TASK DATA:
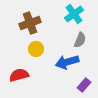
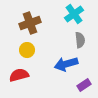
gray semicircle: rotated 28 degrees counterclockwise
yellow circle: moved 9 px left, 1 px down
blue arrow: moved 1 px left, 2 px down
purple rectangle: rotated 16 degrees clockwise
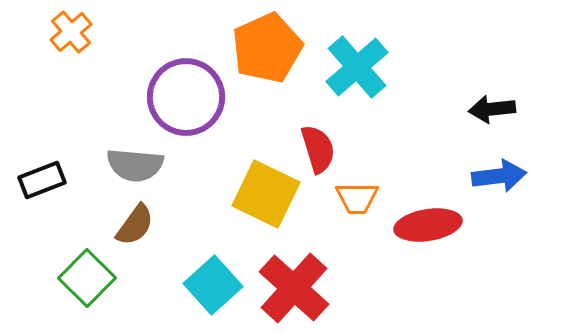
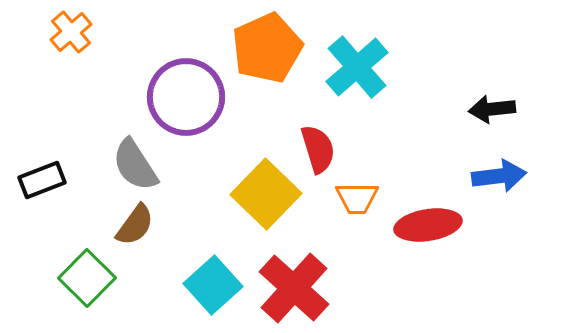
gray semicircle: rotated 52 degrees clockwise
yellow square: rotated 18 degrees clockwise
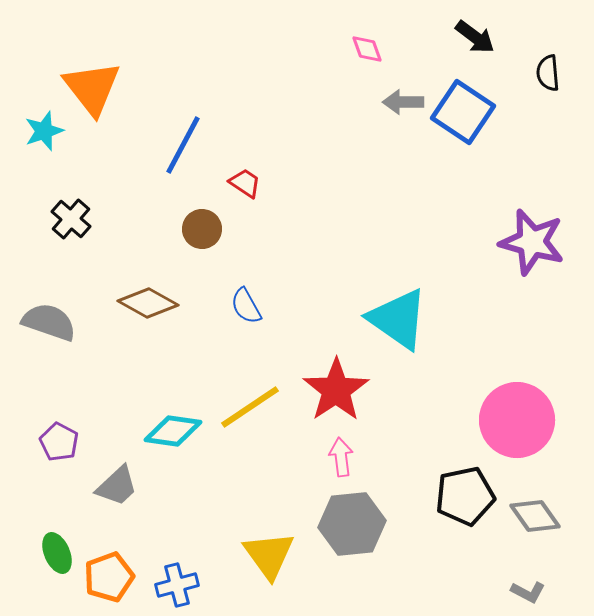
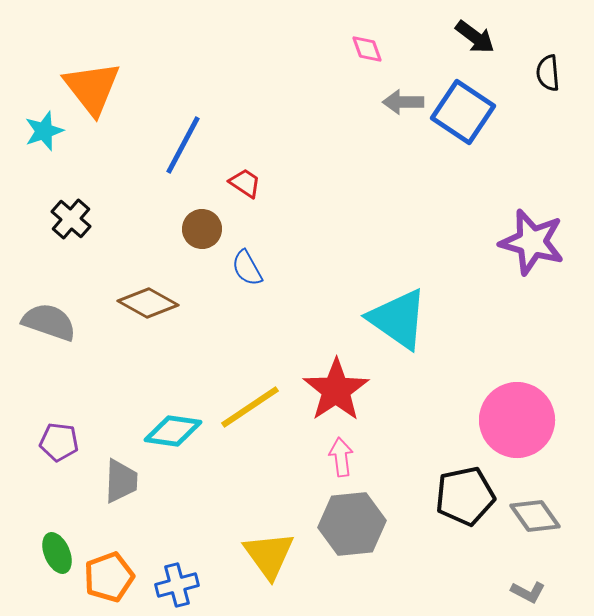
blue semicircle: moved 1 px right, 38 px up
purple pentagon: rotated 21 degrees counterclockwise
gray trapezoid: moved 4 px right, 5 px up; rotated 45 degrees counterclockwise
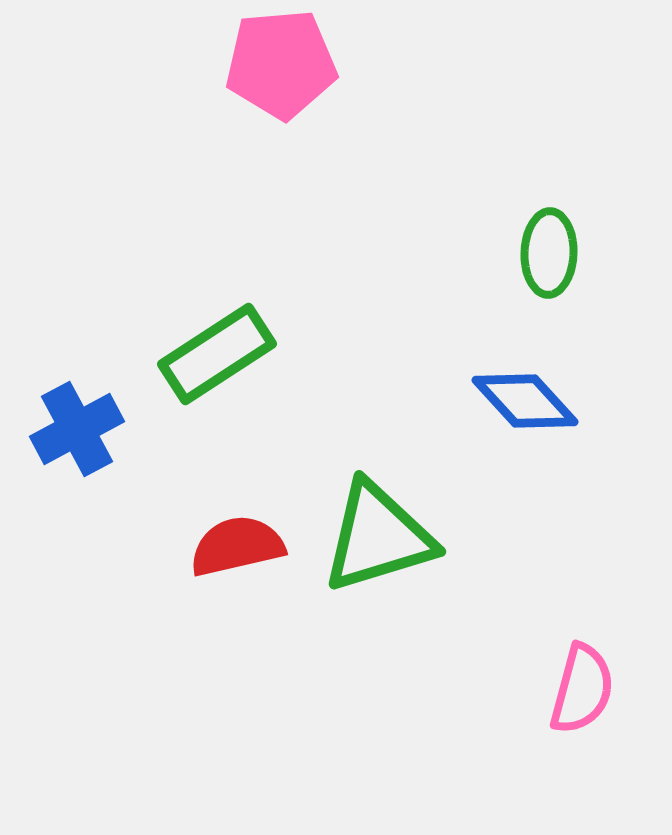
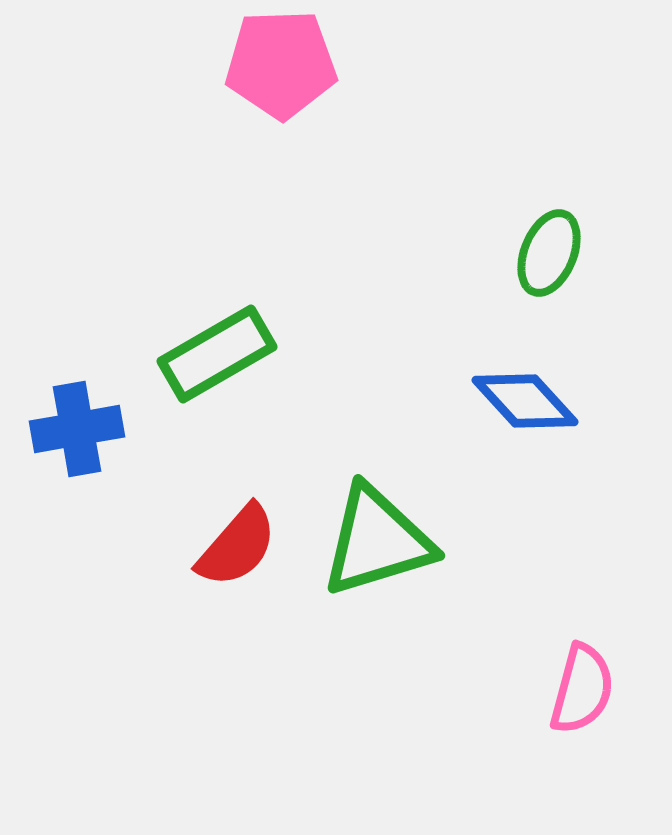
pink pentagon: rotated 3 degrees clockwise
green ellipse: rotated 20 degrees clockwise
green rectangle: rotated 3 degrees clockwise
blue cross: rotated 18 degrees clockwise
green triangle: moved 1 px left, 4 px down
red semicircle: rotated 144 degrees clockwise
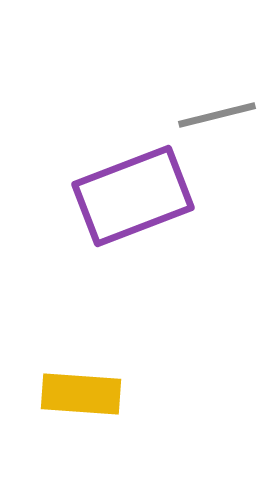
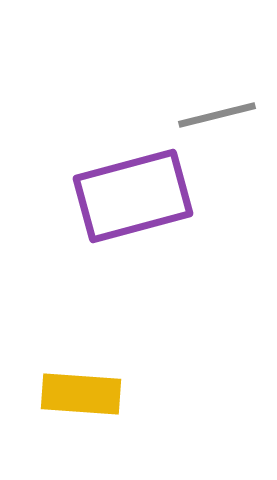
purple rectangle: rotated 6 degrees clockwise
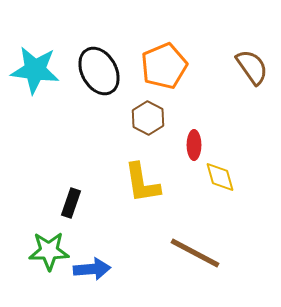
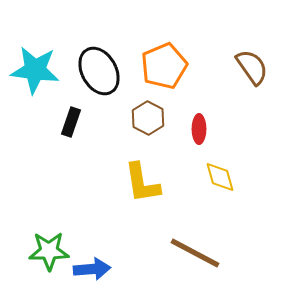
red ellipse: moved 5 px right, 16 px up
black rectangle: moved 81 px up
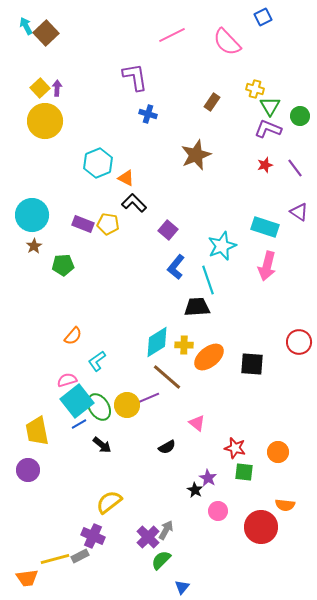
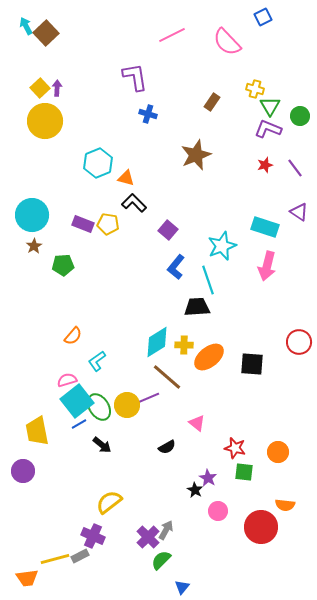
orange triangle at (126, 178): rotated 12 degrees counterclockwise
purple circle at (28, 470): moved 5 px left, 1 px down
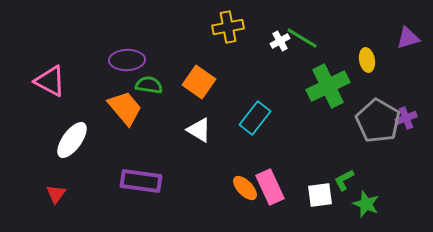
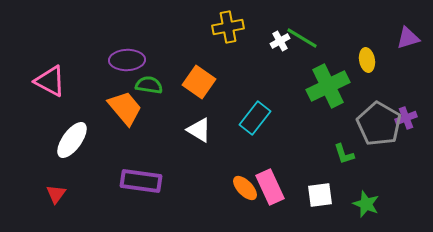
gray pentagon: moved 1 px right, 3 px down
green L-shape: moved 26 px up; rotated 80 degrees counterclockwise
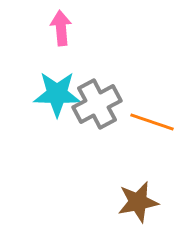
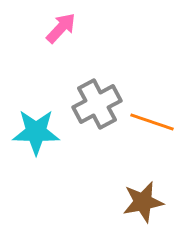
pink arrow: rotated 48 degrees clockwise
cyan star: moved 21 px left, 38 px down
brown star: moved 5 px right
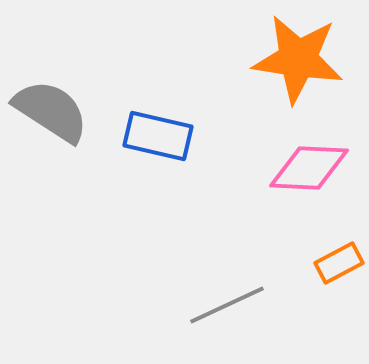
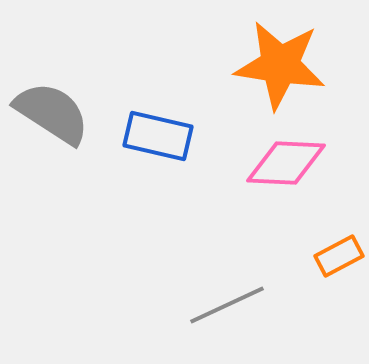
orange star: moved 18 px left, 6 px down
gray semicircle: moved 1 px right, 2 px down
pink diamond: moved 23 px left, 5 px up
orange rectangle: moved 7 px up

EXERCISE DESCRIPTION: Everything in the data must be printed verbatim except the pictures.

WRITTEN RESPONSE:
gray semicircle: rotated 28 degrees counterclockwise
yellow circle: moved 9 px left, 1 px down
blue arrow: moved 1 px left, 2 px down
purple rectangle: rotated 16 degrees clockwise
gray semicircle: rotated 52 degrees clockwise
yellow square: rotated 18 degrees clockwise
blue semicircle: moved 1 px right, 38 px up
purple pentagon: rotated 21 degrees counterclockwise
gray trapezoid: moved 4 px right, 5 px up; rotated 45 degrees counterclockwise
pink pentagon: rotated 3 degrees clockwise
green ellipse: rotated 20 degrees clockwise
green rectangle: rotated 3 degrees clockwise
blue cross: rotated 18 degrees clockwise
green triangle: moved 1 px left, 4 px down
red semicircle: rotated 144 degrees clockwise
purple rectangle: rotated 6 degrees clockwise
red ellipse: moved 5 px right, 16 px up
black rectangle: moved 81 px up
orange triangle at (126, 178): rotated 12 degrees counterclockwise
purple circle at (28, 470): moved 5 px left, 1 px down
gray pentagon: moved 1 px right, 3 px down
green L-shape: moved 26 px up; rotated 80 degrees counterclockwise
pink arrow: rotated 48 degrees clockwise
cyan star: moved 21 px left, 38 px down
brown star: moved 5 px right
orange star: moved 18 px left, 6 px down
gray semicircle: moved 1 px right, 2 px down
pink diamond: moved 23 px left, 5 px up
orange rectangle: moved 7 px up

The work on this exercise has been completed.